*Instructions to follow*
An exact copy of every record below is needed, with all pictures removed.

*Data under study*
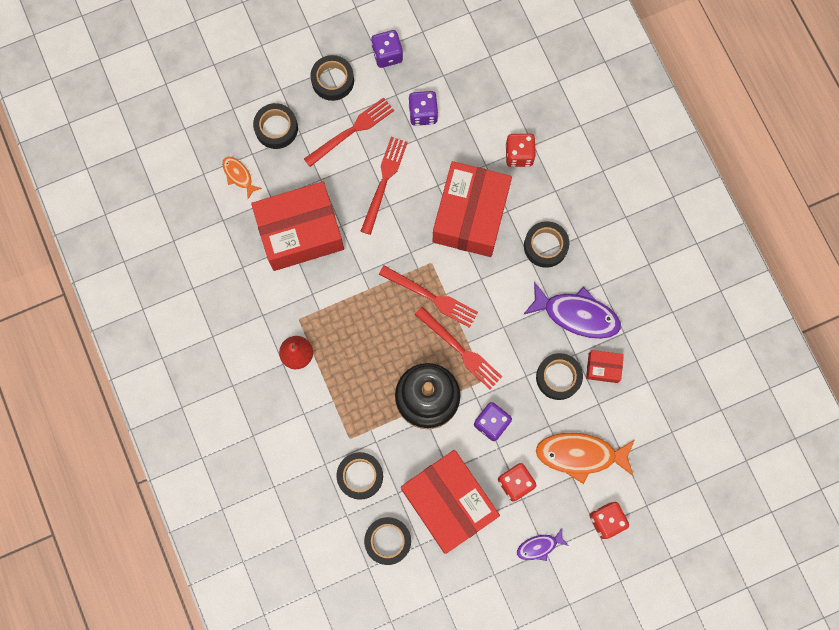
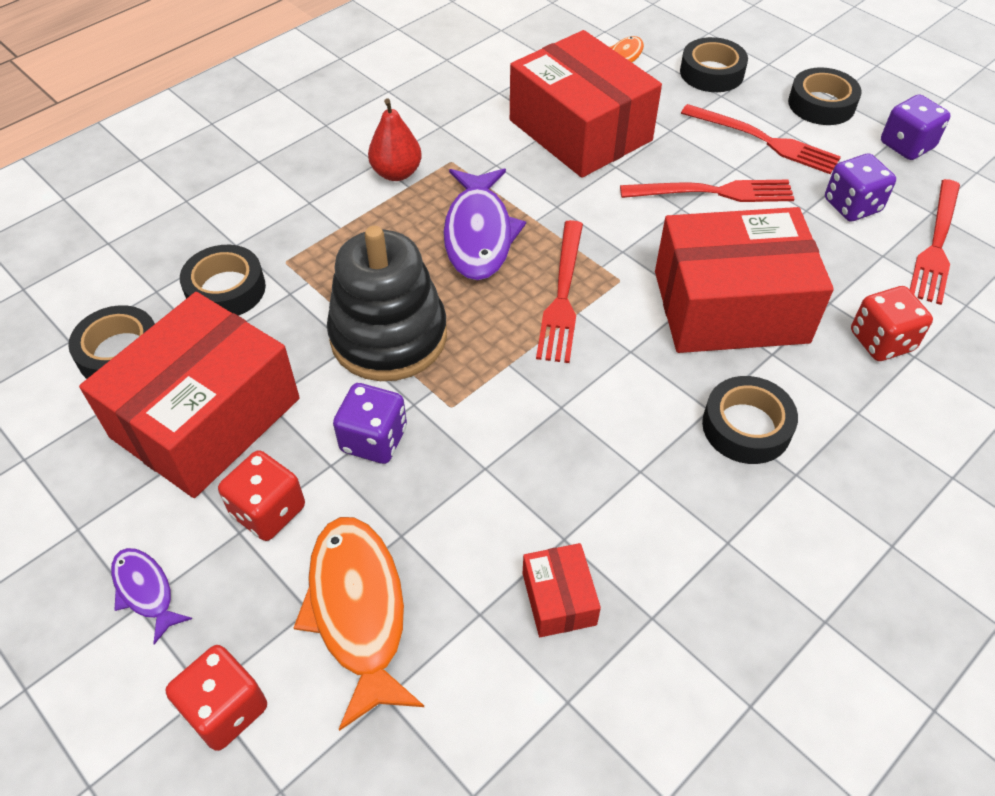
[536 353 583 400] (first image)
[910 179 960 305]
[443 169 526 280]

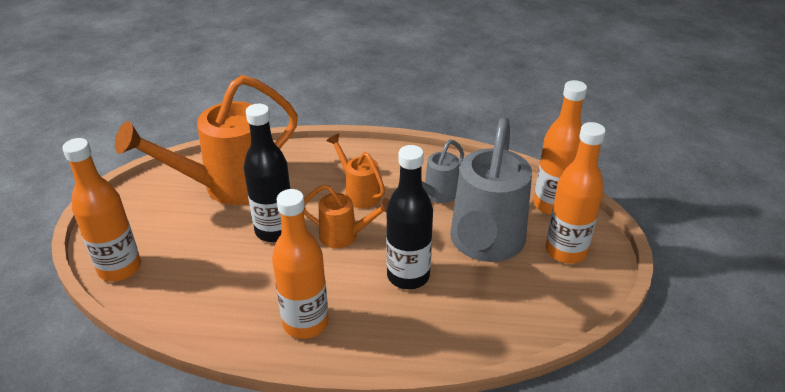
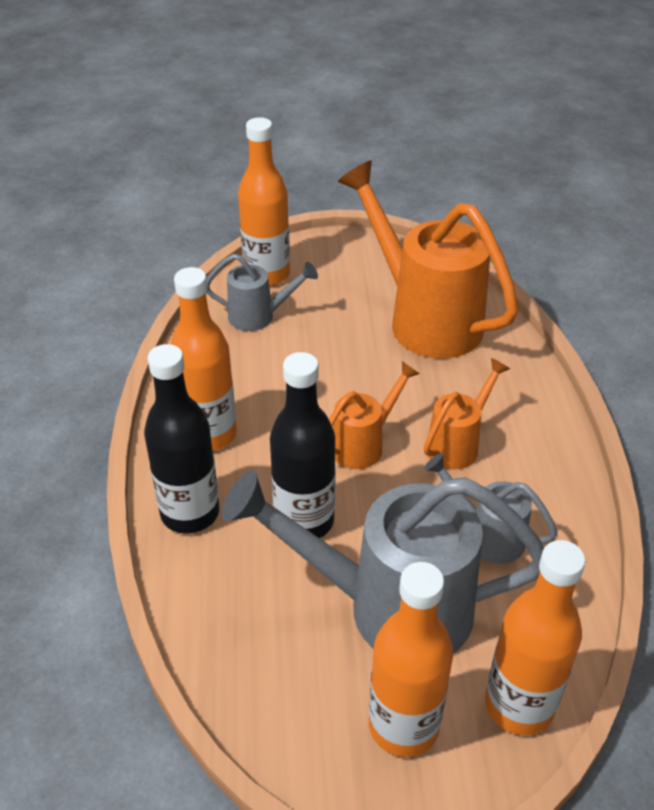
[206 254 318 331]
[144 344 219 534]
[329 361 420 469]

*Written reply*
[536 353 583 400] (first image)
[910 179 960 305]
[443 169 526 280]

[206 254 318 331]
[144 344 219 534]
[329 361 420 469]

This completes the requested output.